_Action item_: Every entry below must be transcribed word for word, and the images must be left out.

_Supplied data_:
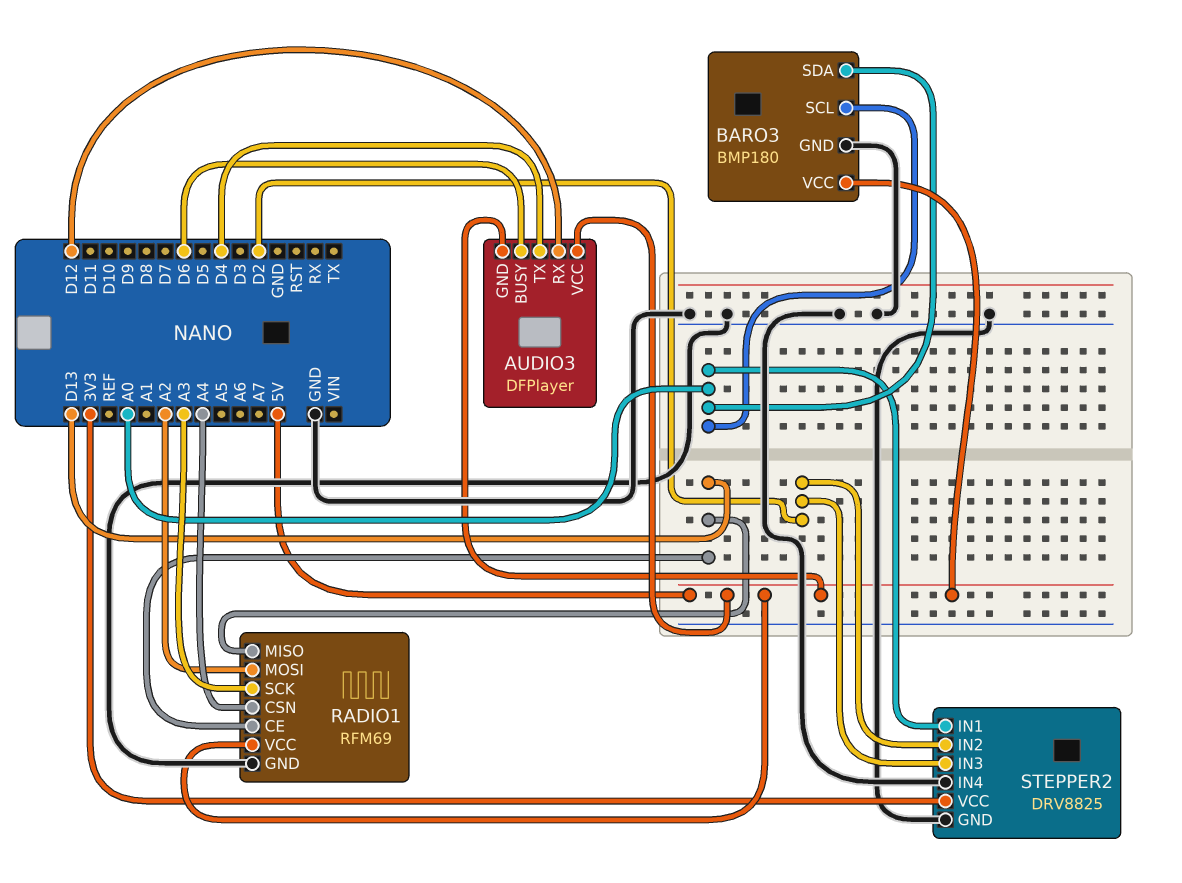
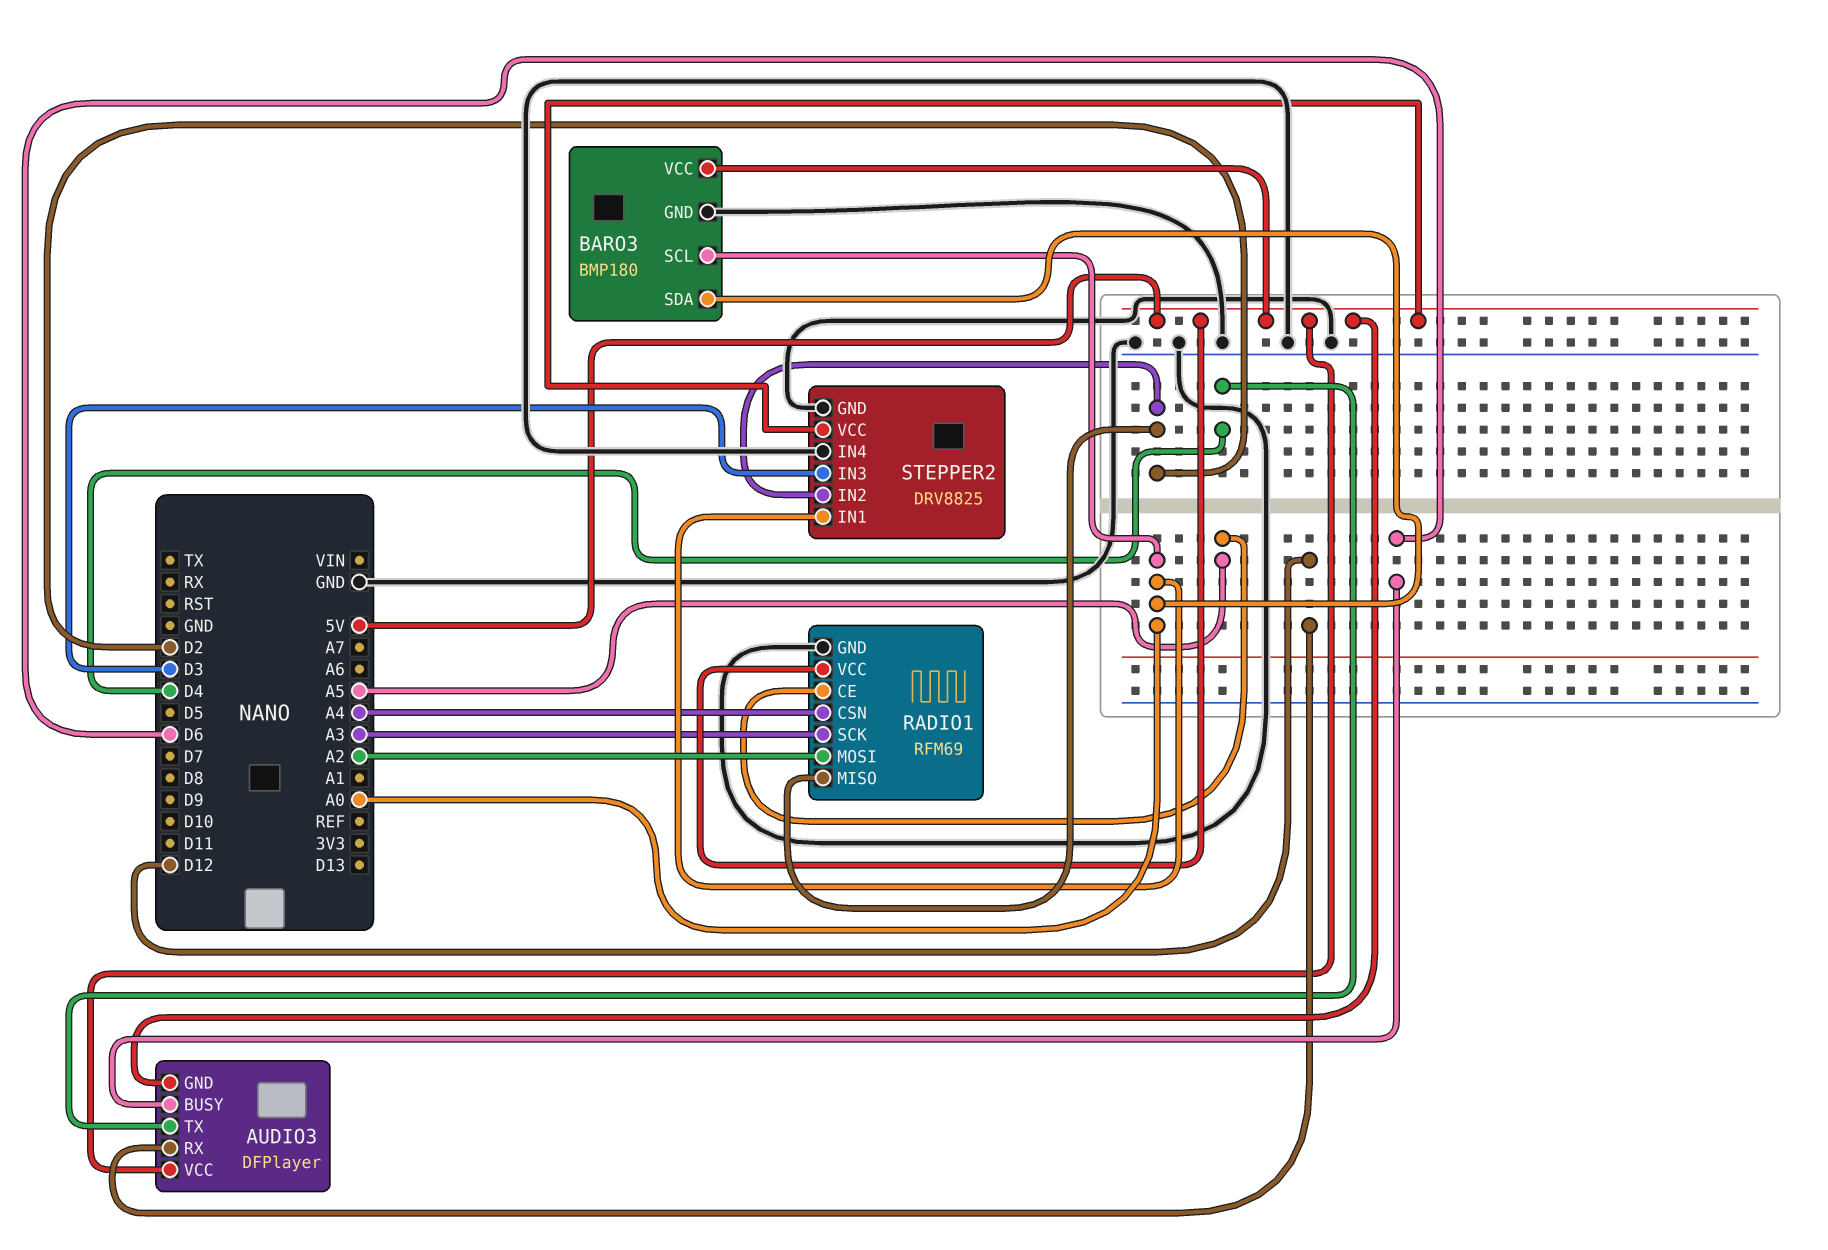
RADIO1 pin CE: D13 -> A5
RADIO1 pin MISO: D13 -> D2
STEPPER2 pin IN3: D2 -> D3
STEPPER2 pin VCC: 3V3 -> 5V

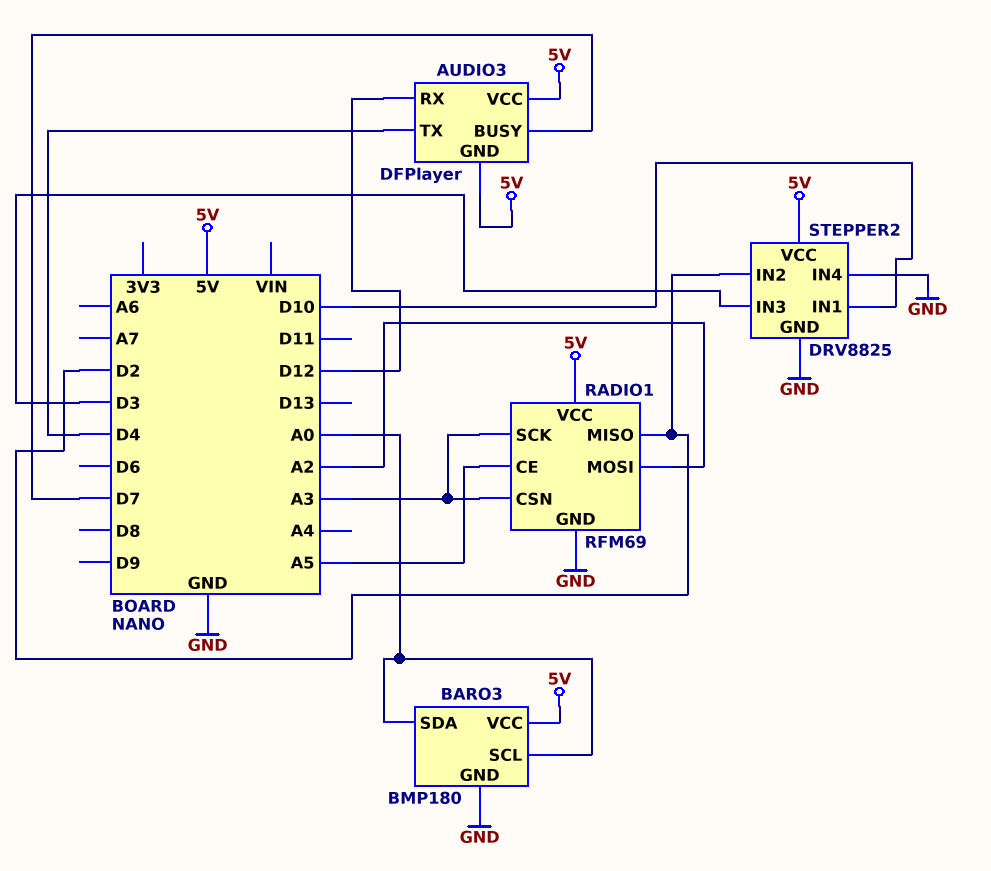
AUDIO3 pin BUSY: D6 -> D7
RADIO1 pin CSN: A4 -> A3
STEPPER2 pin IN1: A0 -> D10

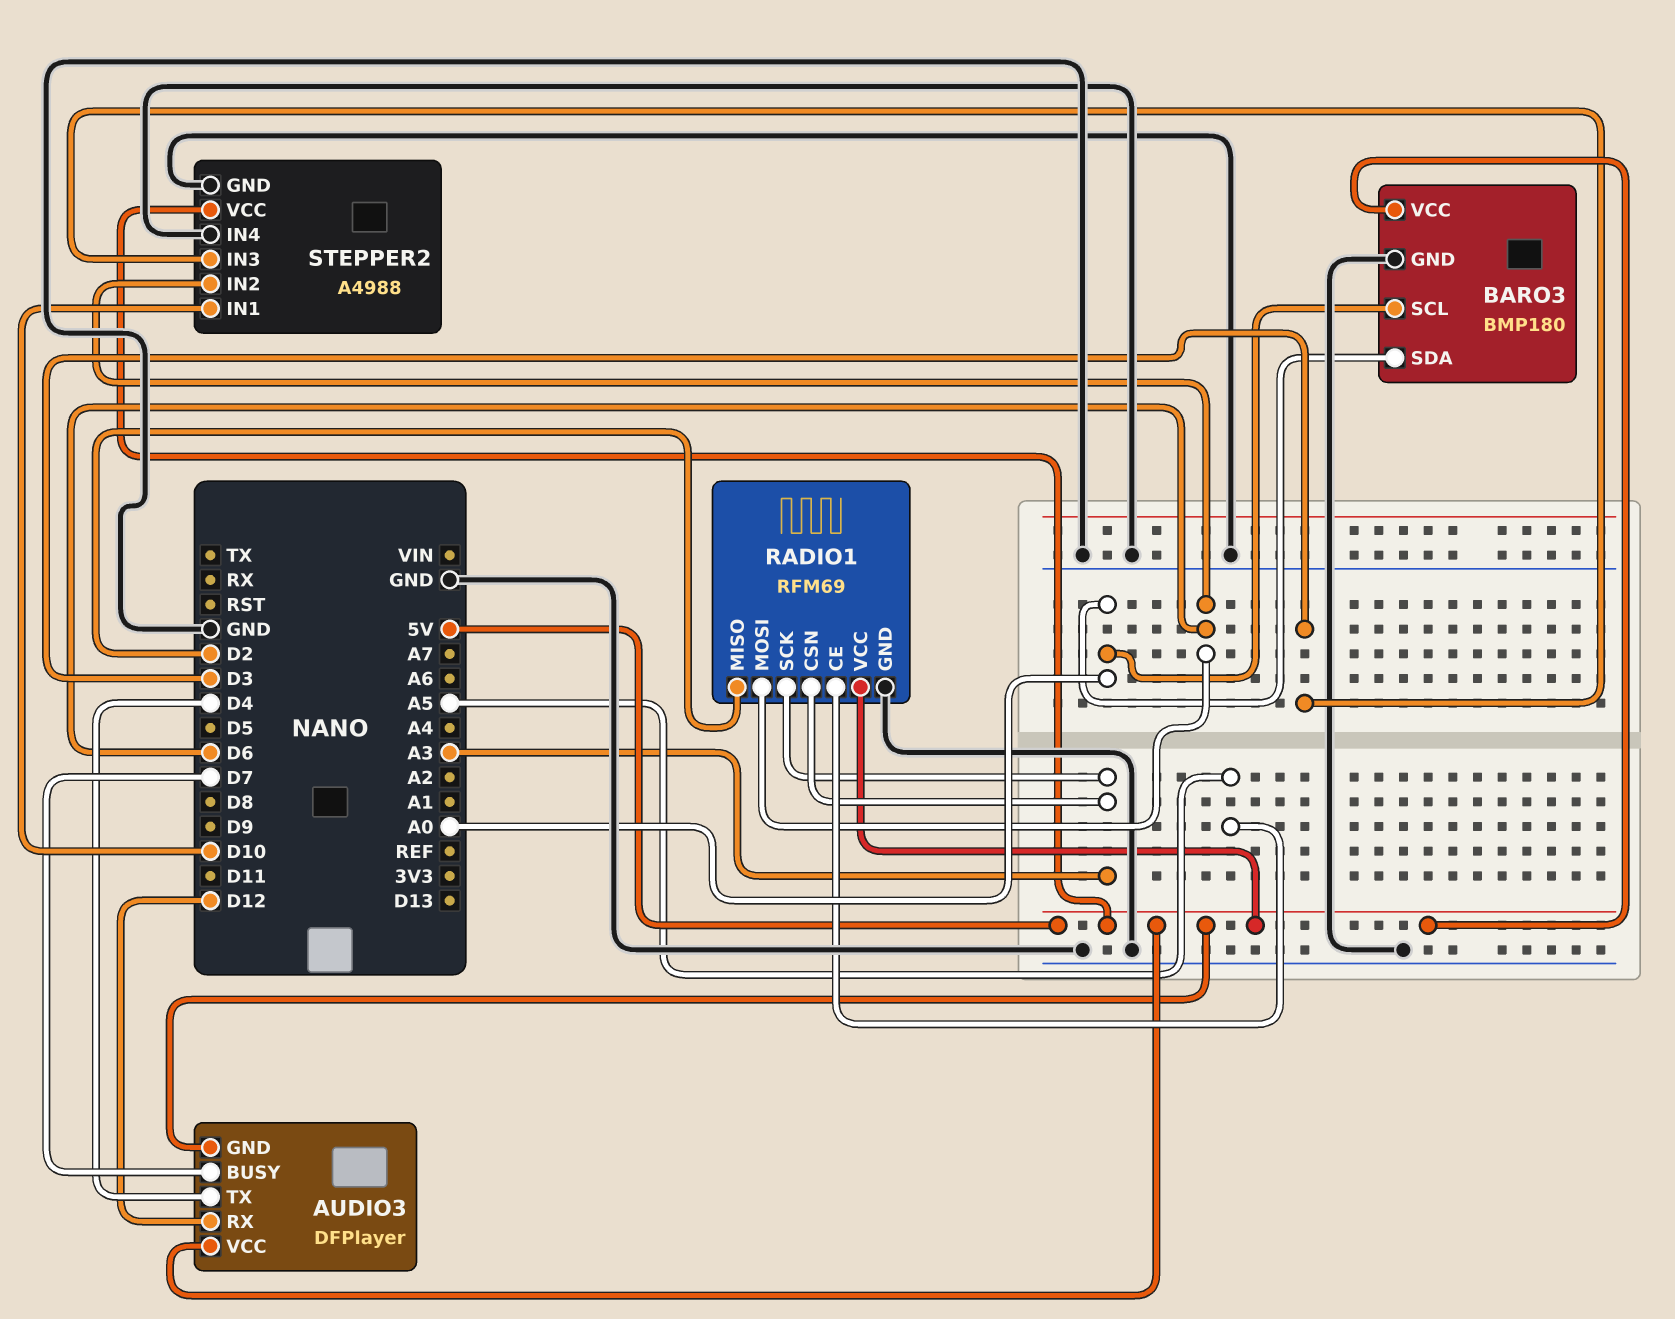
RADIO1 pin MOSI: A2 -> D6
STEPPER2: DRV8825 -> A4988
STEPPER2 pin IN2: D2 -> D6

_Response to the task_:
RADIO1 pin CE: D13 -> A5
RADIO1 pin MISO: D13 -> D2
STEPPER2 pin IN3: D2 -> D3
STEPPER2 pin VCC: 3V3 -> 5V

AUDIO3 pin BUSY: D6 -> D7
RADIO1 pin CSN: A4 -> A3
STEPPER2 pin IN1: A0 -> D10

RADIO1 pin MOSI: A2 -> D6
STEPPER2: DRV8825 -> A4988
STEPPER2 pin IN2: D2 -> D6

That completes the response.